● **YOUR OBJECTIVE**
Where the data below has the string "centre", return the whole line.

● **LISTED ENTRIES**

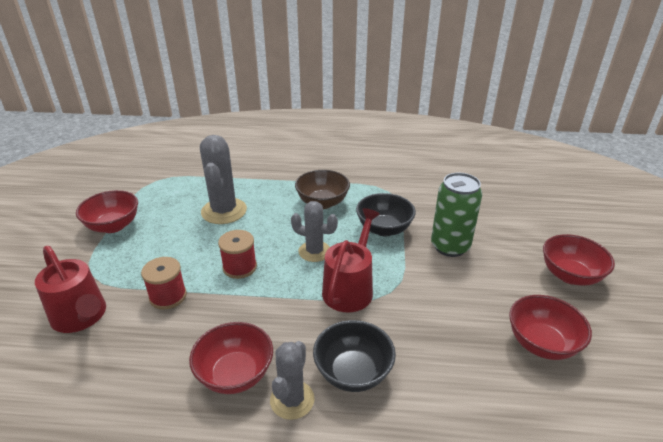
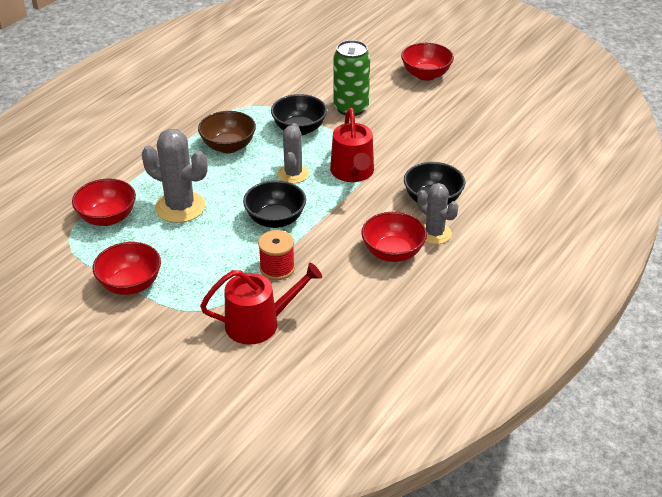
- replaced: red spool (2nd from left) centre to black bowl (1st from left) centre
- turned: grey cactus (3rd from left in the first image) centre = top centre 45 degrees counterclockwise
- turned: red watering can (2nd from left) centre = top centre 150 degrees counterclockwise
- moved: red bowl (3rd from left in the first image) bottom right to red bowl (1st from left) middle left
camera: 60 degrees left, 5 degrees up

● **TASK OUTPUT**
- replaced: red spool (2nd from left) centre to black bowl (1st from left) centre
- turned: grey cactus (3rd from left in the first image) centre = top centre 45 degrees counterclockwise
- turned: red watering can (2nd from left) centre = top centre 150 degrees counterclockwise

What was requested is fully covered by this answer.